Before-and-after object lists
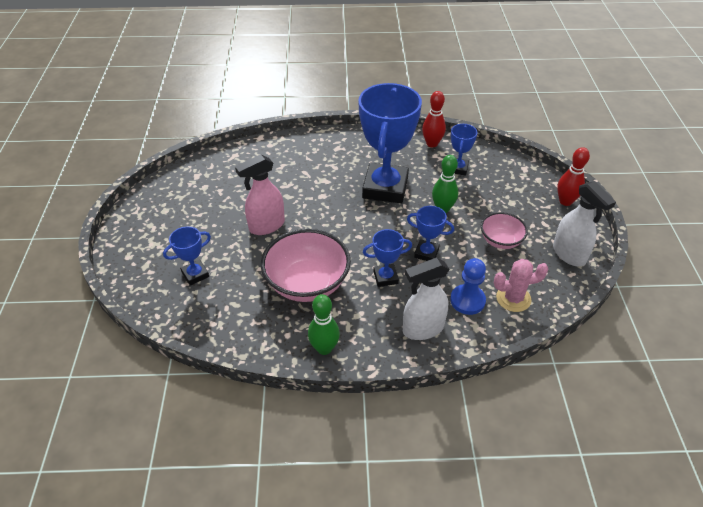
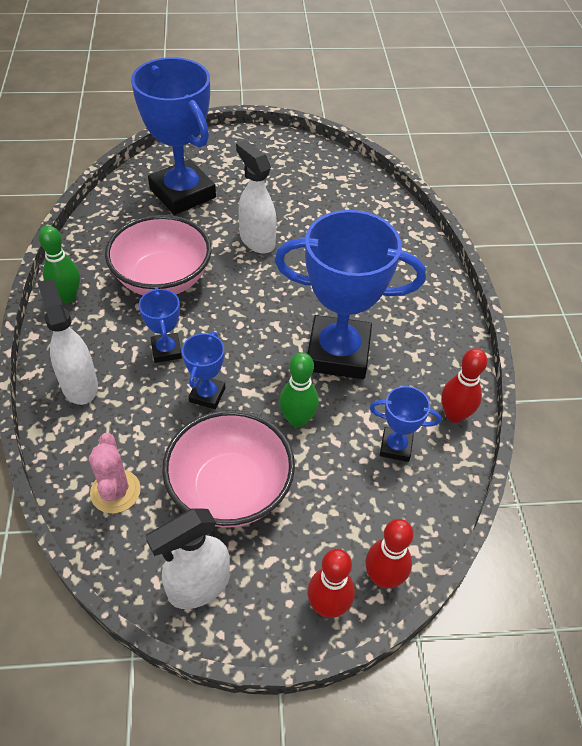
camera: 85 degrees right, 5 degrees up
(195, 274) = (182, 193): blue trophy -> blue trophy, size x2.17
(266, 226) = (257, 240): pink spray bottle -> white spray bottle
(467, 300) = (118, 436): blue pawn -> none
(500, 241) = (230, 489): pink bowl -> pink bowl, size x1.78
(543, 180) = (383, 577): none -> red bowling pin

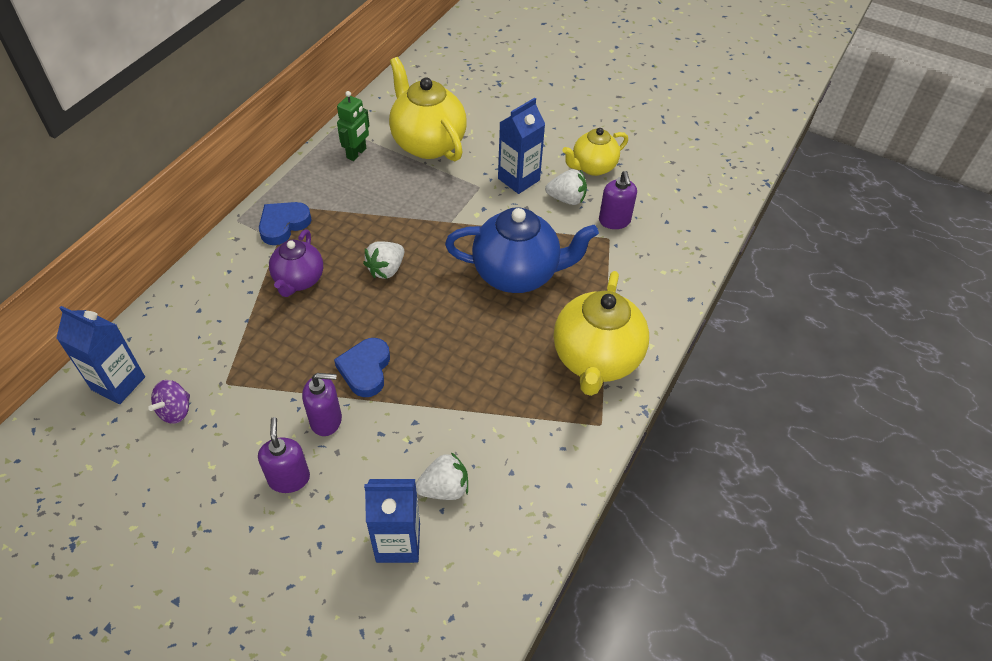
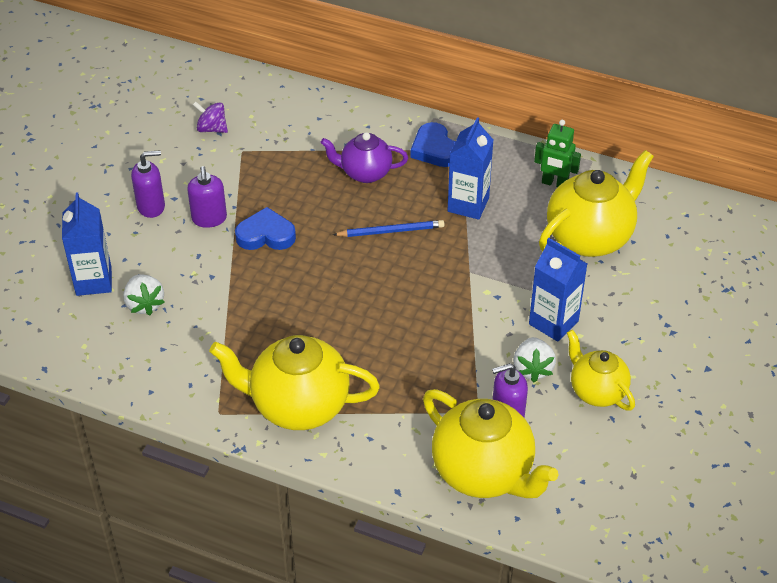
camera: 85 degrees right, 5 degrees down
(118, 383) = (235, 91): blue carton -> blue carton (468, 204)
(283, 225) = (434, 149): blue heart -> blue heart turned 150 degrees counterclockwise
(386, 269) = (391, 231): white strawberry -> blue pencil
(517, 274) = (405, 333): blue teapot -> none
(671, 243) = (484, 473): none -> yellow teapot

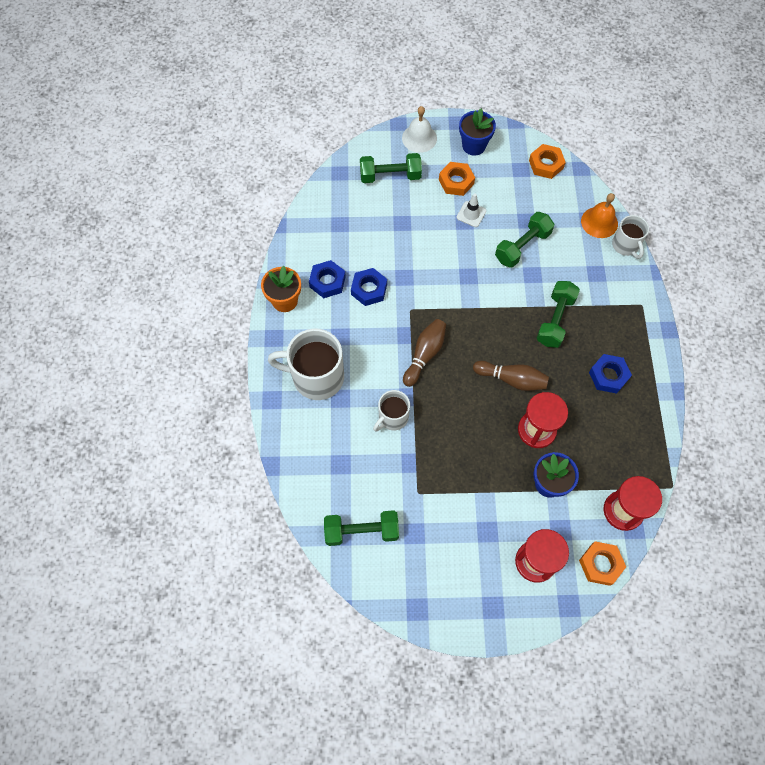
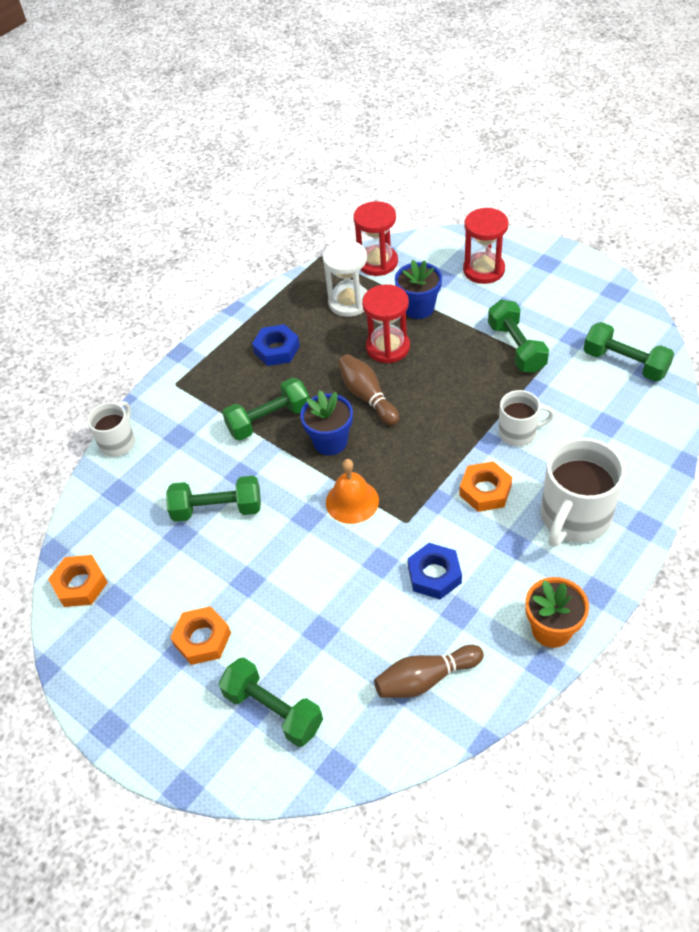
camera: 135 degrees left, 15 degrees down
(316, 377) = (574, 517): white mug -> white mug turned 75 degrees clockwise
(327, 282) = (478, 618): blue nut -> none
(419, 138) = (180, 741): white bell -> none
(424, 355) = (433, 468): brown bowling pin -> brown bowling pin (425, 679)
(448, 493) = (516, 347): none -> green dumbbell
(471, 214) = (230, 584): white traffic cone -> none
(474, 146) = (128, 674): blue flower pot -> blue flower pot (330, 442)
(599, 222) = (111, 481): orange bell -> orange bell (352, 501)
(600, 564) = (432, 244): orange nut -> orange nut (485, 491)
(603, 453) = (349, 302): none -> white hourglass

[Directions for this task]:
Every entry above should be given again exactly, with no images included.

[Task response]:
camera: 85 degrees right, 5 degrees up
(195, 274) = (182, 193): blue trophy -> blue trophy, size x2.17
(266, 226) = (257, 240): pink spray bottle -> white spray bottle
(467, 300) = (118, 436): blue pawn -> none
(500, 241) = (230, 489): pink bowl -> pink bowl, size x1.78
(543, 180) = (383, 577): none -> red bowling pin

camera: 85 degrees right, 5 degrees down
(118, 383) = (235, 91): blue carton -> blue carton (468, 204)
(283, 225) = (434, 149): blue heart -> blue heart turned 150 degrees counterclockwise
(386, 269) = (391, 231): white strawberry -> blue pencil
(517, 274) = (405, 333): blue teapot -> none
(671, 243) = (484, 473): none -> yellow teapot

camera: 135 degrees left, 15 degrees down
(316, 377) = (574, 517): white mug -> white mug turned 75 degrees clockwise
(327, 282) = (478, 618): blue nut -> none
(419, 138) = (180, 741): white bell -> none
(424, 355) = (433, 468): brown bowling pin -> brown bowling pin (425, 679)
(448, 493) = (516, 347): none -> green dumbbell
(471, 214) = (230, 584): white traffic cone -> none
(474, 146) = (128, 674): blue flower pot -> blue flower pot (330, 442)
(599, 222) = (111, 481): orange bell -> orange bell (352, 501)
(600, 564) = (432, 244): orange nut -> orange nut (485, 491)
(603, 453) = (349, 302): none -> white hourglass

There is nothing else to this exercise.